_WHAT IS EXPECTED:_ From the line containing "(578, 376) = (737, 488): red cake -> none" down to the last line of the material, return those lines verbatim and only those.

_MATERIAL FOR THE TASK:_
_ _ _

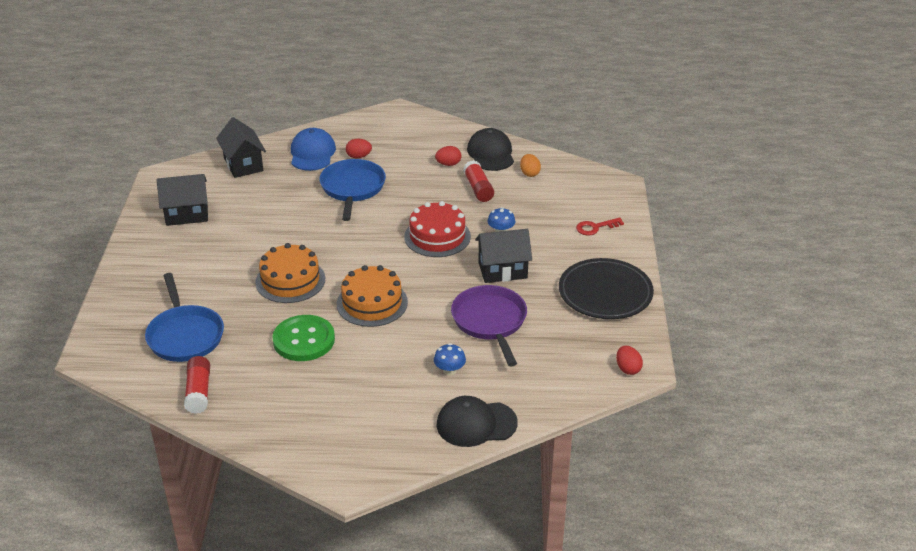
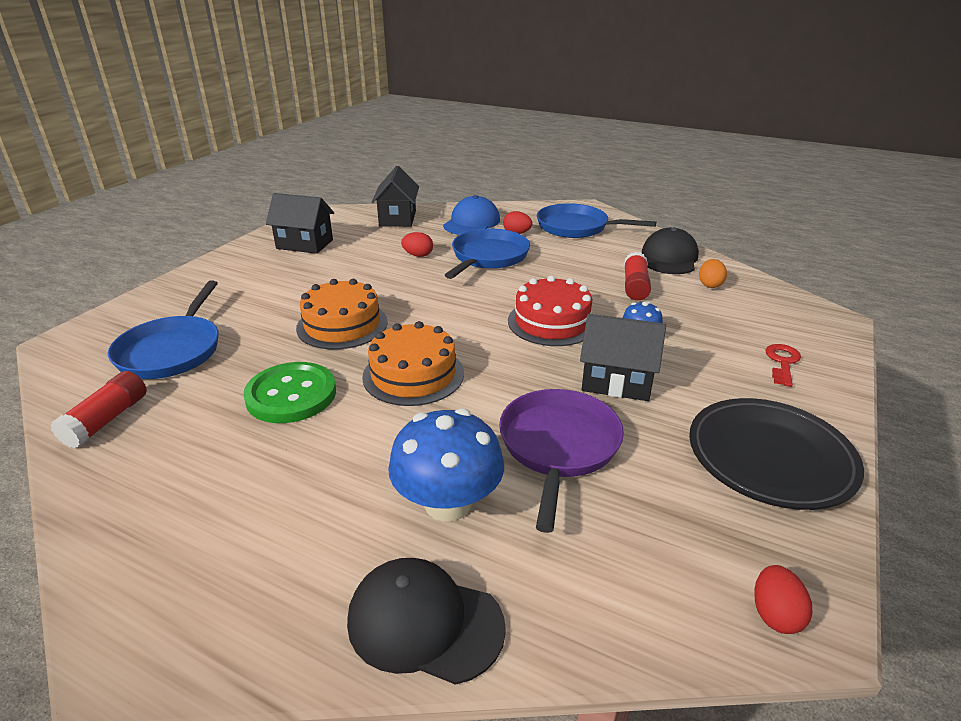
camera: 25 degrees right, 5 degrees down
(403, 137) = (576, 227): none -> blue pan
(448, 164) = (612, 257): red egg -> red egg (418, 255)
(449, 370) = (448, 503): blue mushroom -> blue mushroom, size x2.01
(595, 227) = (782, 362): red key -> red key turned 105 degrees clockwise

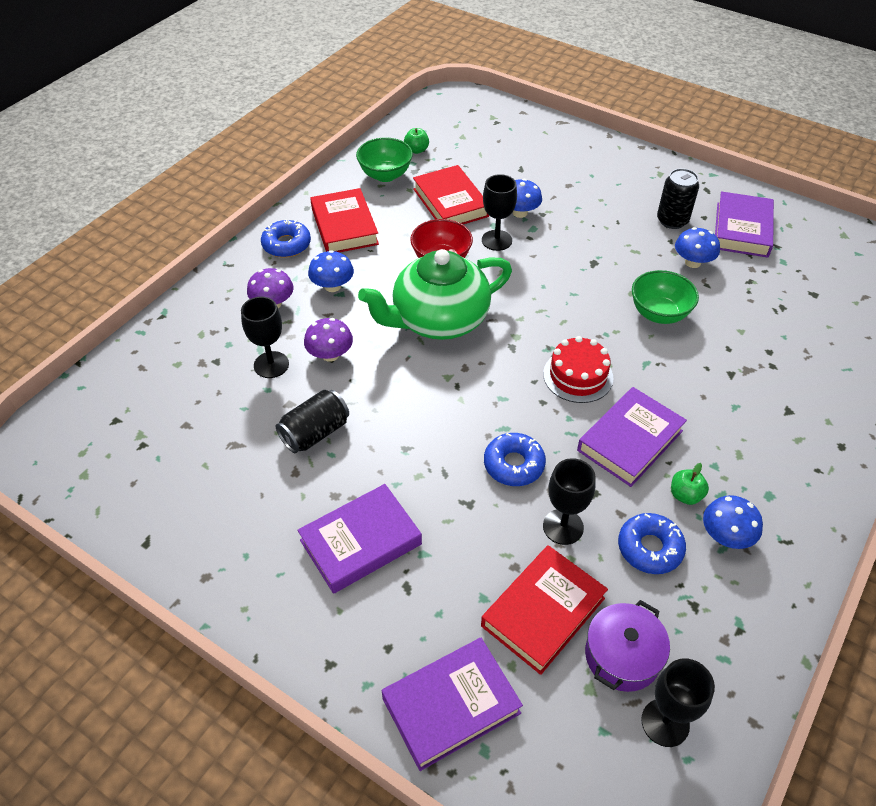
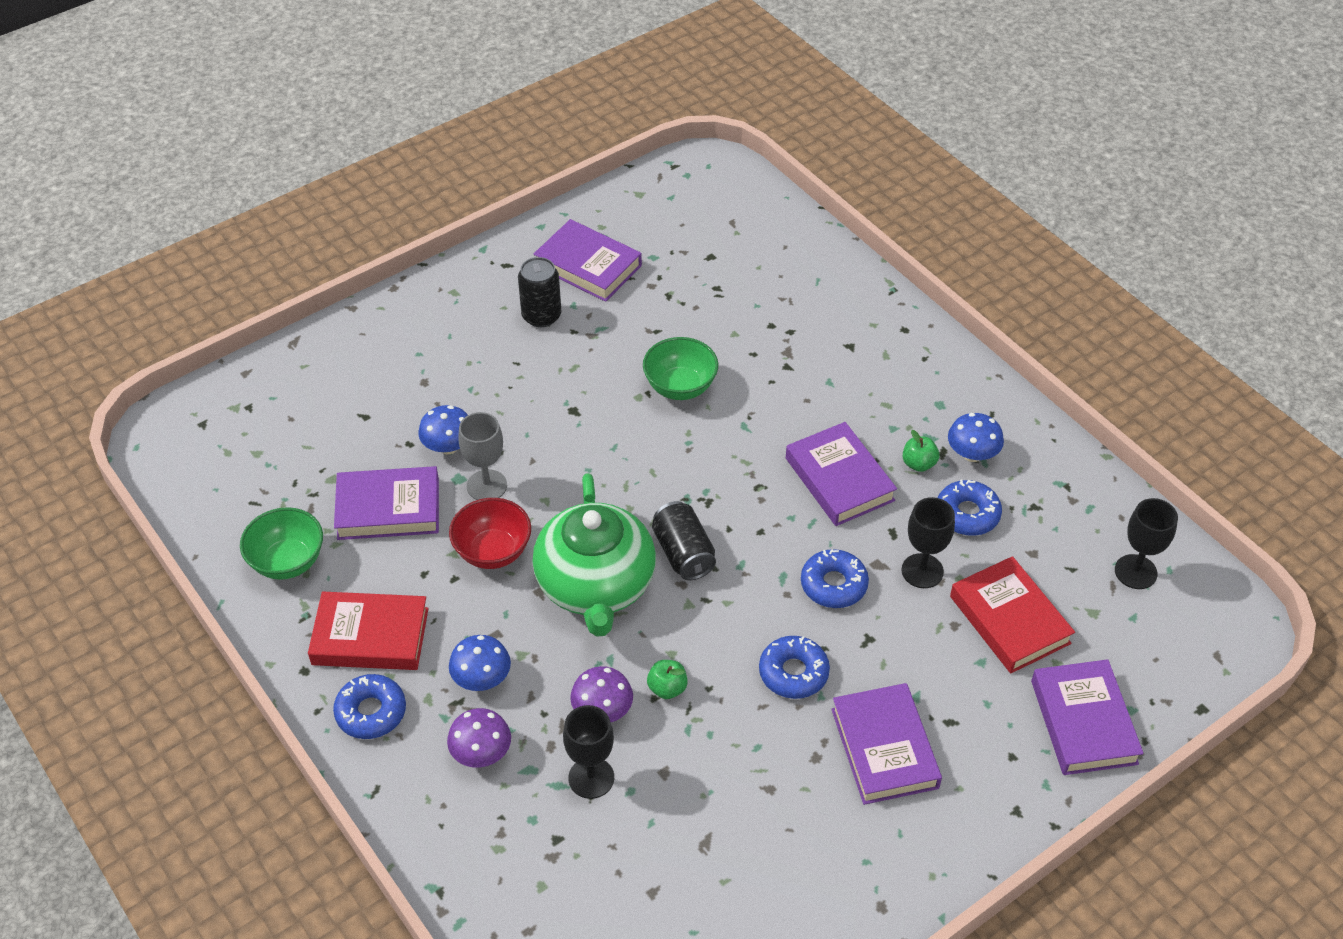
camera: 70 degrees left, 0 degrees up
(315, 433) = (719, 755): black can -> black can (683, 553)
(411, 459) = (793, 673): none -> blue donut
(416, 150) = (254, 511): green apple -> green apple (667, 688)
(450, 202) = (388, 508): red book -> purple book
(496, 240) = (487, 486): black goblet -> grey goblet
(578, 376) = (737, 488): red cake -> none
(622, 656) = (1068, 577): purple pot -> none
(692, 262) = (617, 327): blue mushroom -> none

_ _ _

_SOLUTION:_
(578, 376) = (737, 488): red cake -> none
(622, 656) = (1068, 577): purple pot -> none
(692, 262) = (617, 327): blue mushroom -> none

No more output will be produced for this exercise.